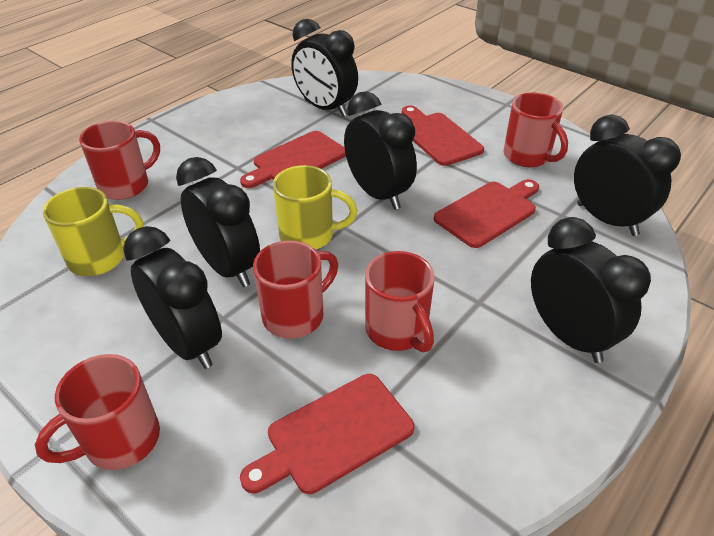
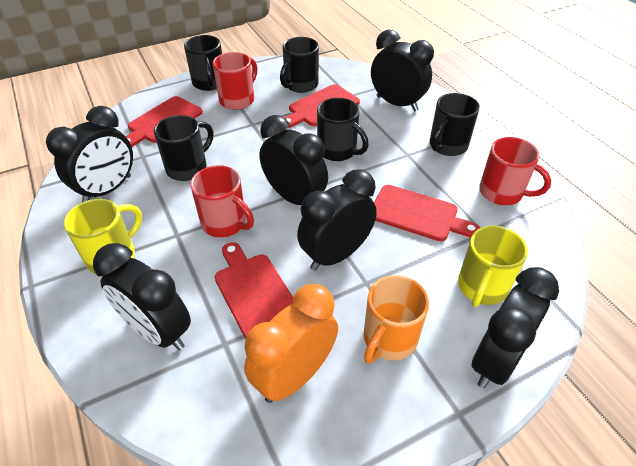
black mug: none = 0 -> [154,115,213,181] [184,35,222,91] [280,37,319,93] [317,98,369,161] [430,93,480,156] = 5
orange clock: none = 0 -> [244,284,338,403] = 1
orange mug: none = 0 -> [364,275,429,364] = 1
red mug: [35,354,160,470] [79,121,160,200] [253,240,338,339] [365,251,434,352] [504,93,568,167] = 5 -> [190,165,254,237] [213,52,257,110] [479,137,551,205] = 3

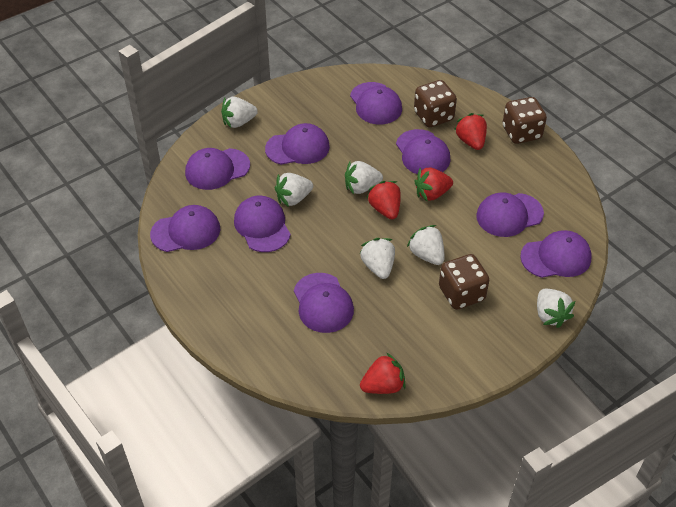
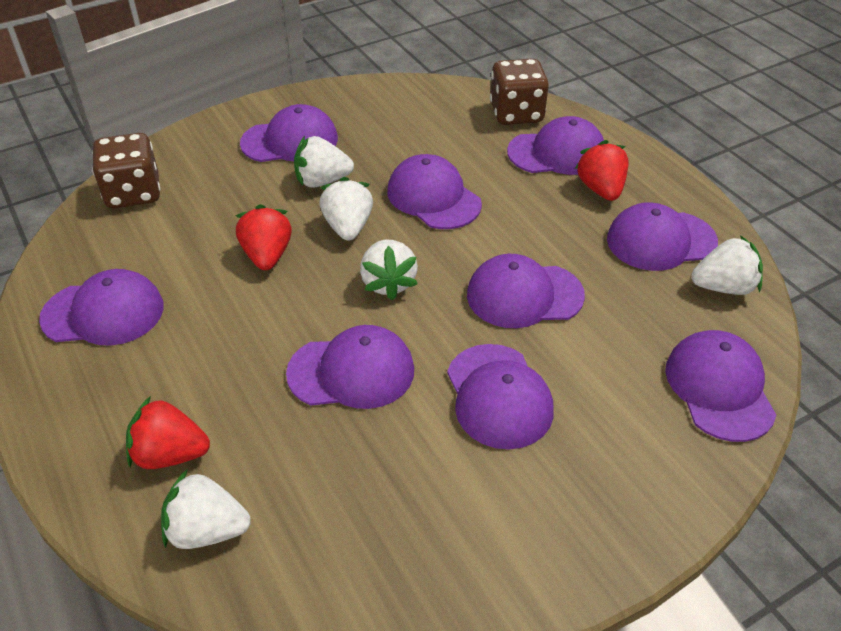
brown dice: [414,80,457,127] [439,254,489,310] [502,97,547,144] = 3 -> [92,133,160,208] [490,58,549,125] = 2
red strawberry: [360,352,406,394] [367,181,401,219] [414,167,453,201] [454,113,487,150] = 4 -> [126,396,210,469] [235,204,292,270] [575,140,629,201] = 3
white strawberry: [221,97,258,128] [275,173,313,207] [345,161,383,194] [359,238,395,279] [407,225,445,265] [537,289,575,328] = 6 -> [161,469,251,549] [294,136,354,188] [320,177,373,241] [360,240,418,300] [691,235,763,295] = 5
= = = = =
**Problem statement:**
Retype the lines above without alteration. The first is the one containing "red strawberry: [360,352,406,394]", and the last is the final line of the data.

**Response to the task:**
red strawberry: [360,352,406,394] [367,181,401,219] [414,167,453,201] [454,113,487,150] = 4 -> [126,396,210,469] [235,204,292,270] [575,140,629,201] = 3
white strawberry: [221,97,258,128] [275,173,313,207] [345,161,383,194] [359,238,395,279] [407,225,445,265] [537,289,575,328] = 6 -> [161,469,251,549] [294,136,354,188] [320,177,373,241] [360,240,418,300] [691,235,763,295] = 5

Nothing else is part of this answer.